- _What needs to be done_
Exactly as they appear, please output the lines from the one with "(248, 182) = (170, 266): white" through the end of the material, without pictures.

- _Data shown_
*** Block opens ***

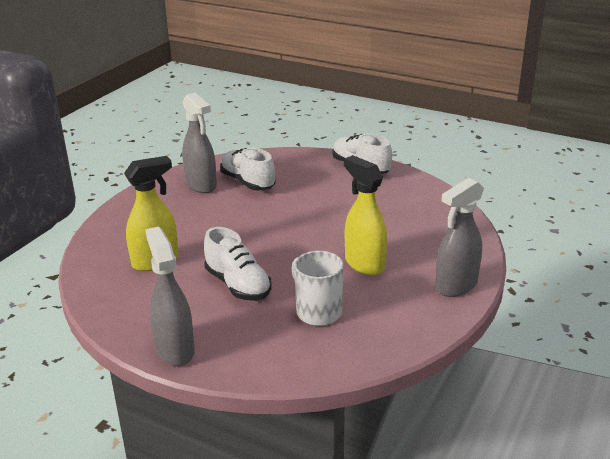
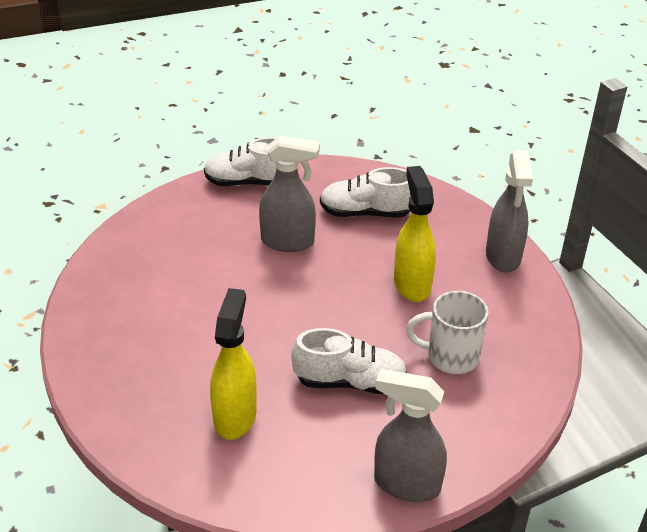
camera: 50 degrees left, 10 degrees up
(201, 185) = (127, 300): grey spray bottle -> grey spray bottle (288, 242)
(248, 182) = (170, 266): white shoe -> white shoe (366, 213)
(364, 264) = (412, 284): yellow spray bottle -> yellow spray bottle turned 75 degrees clockwise

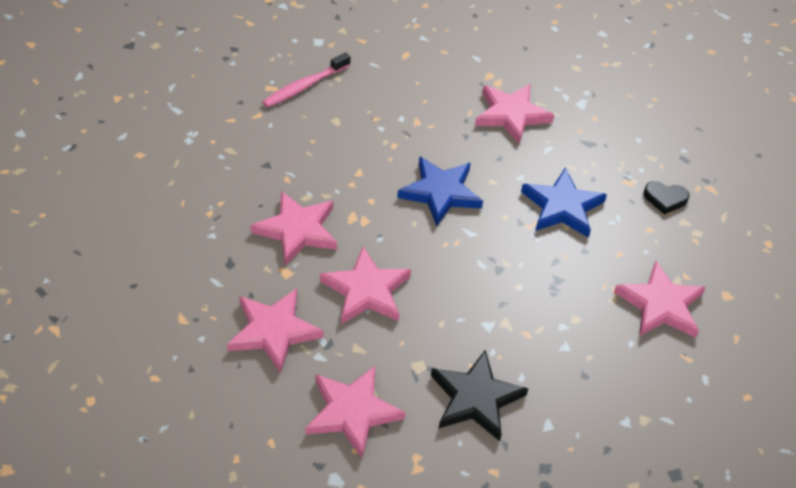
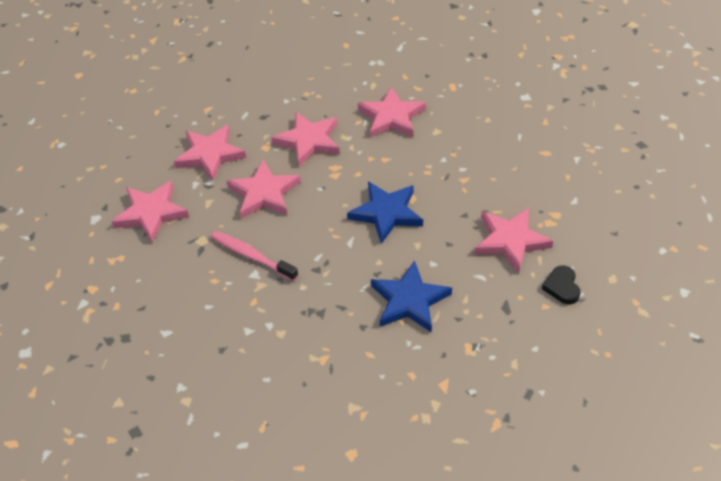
camera: 80 degrees right, 0 degrees up
(305, 86) = (465, 103): pink toothbrush -> pink toothbrush (251, 256)
(476, 398) = (180, 281): black star -> none
(660, 305) = (318, 396): pink star -> pink star (391, 117)
(665, 199) = (460, 383): black heart -> black heart (562, 287)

*** Block closes ***

- _Your solution_
(248, 182) = (170, 266): white shoe -> white shoe (366, 213)
(364, 264) = (412, 284): yellow spray bottle -> yellow spray bottle turned 75 degrees clockwise

camera: 80 degrees right, 0 degrees up
(305, 86) = (465, 103): pink toothbrush -> pink toothbrush (251, 256)
(476, 398) = (180, 281): black star -> none
(660, 305) = (318, 396): pink star -> pink star (391, 117)
(665, 199) = (460, 383): black heart -> black heart (562, 287)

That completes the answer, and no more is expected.